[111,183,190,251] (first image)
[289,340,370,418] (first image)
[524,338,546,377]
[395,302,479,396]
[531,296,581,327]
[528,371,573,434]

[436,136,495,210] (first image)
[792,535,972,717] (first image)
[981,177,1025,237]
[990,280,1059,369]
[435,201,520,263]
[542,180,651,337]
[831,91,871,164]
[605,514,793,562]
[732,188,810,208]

* * *

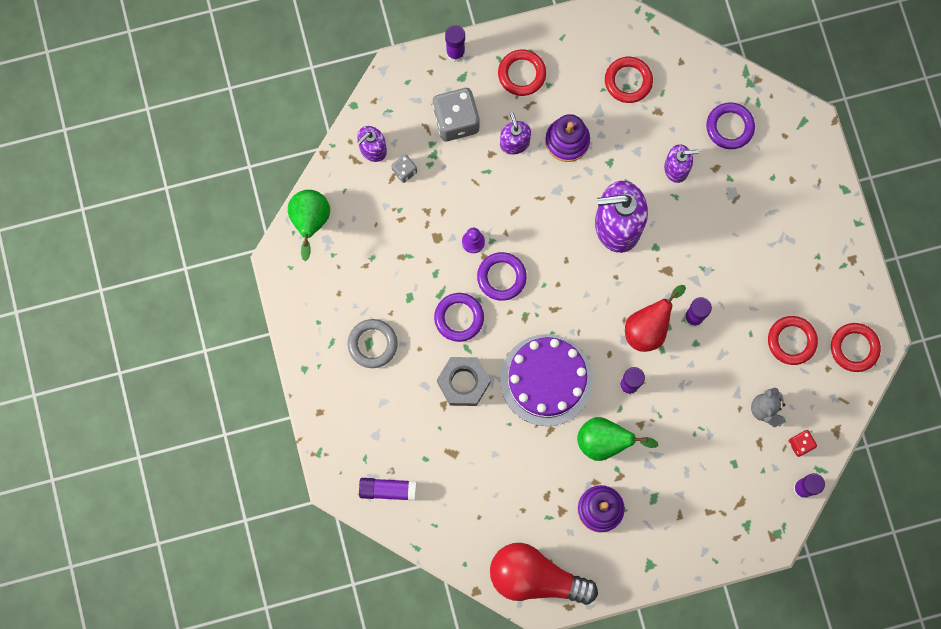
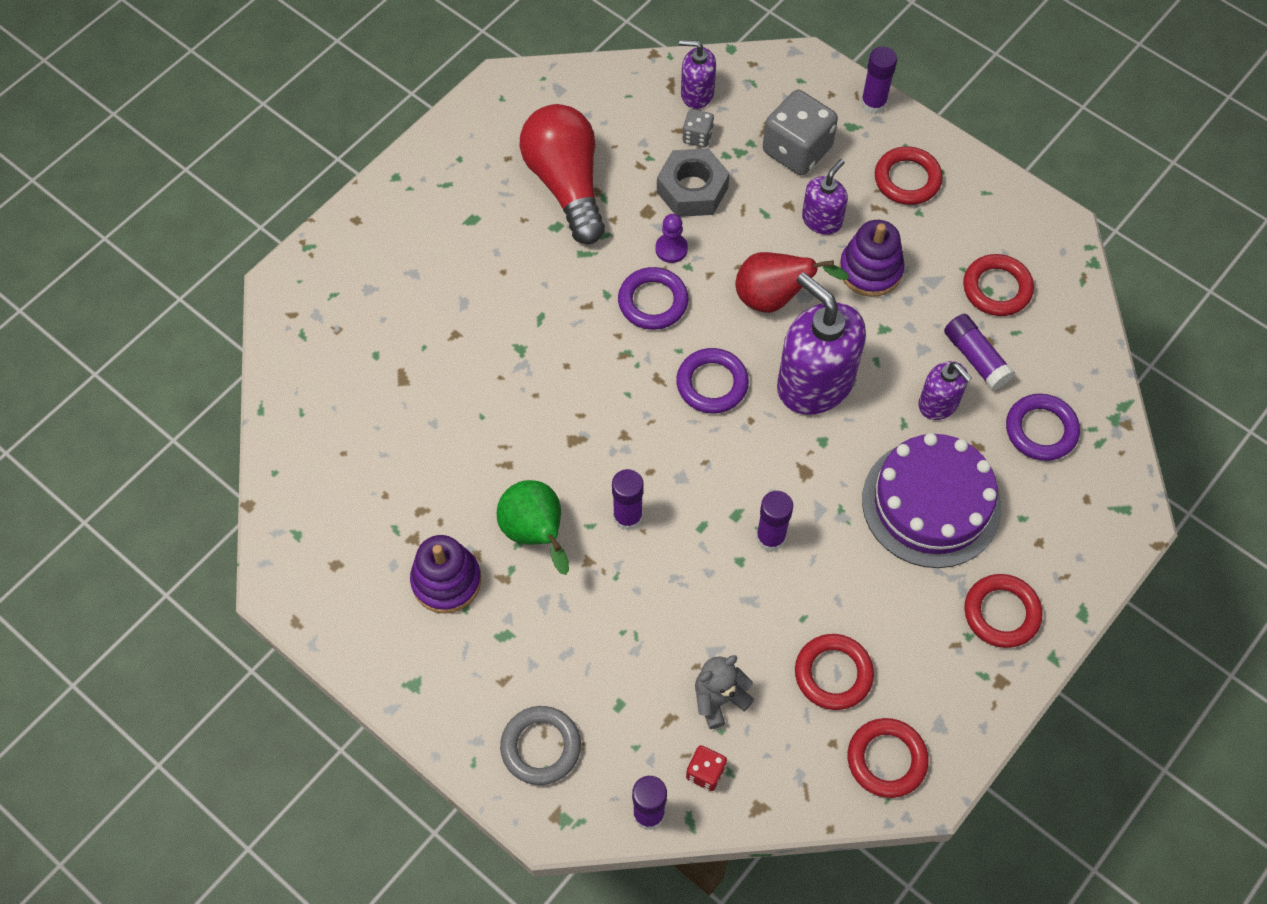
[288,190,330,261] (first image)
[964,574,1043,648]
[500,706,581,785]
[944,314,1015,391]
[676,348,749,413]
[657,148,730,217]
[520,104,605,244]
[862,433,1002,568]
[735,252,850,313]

Work request >>
Using the records above, restate word for word the lines from the one with "[111,183,190,251] (first image)" through the one with "[531,296,581,327]", both included.

Problem solution >>
[111,183,190,251] (first image)
[289,340,370,418] (first image)
[524,338,546,377]
[395,302,479,396]
[531,296,581,327]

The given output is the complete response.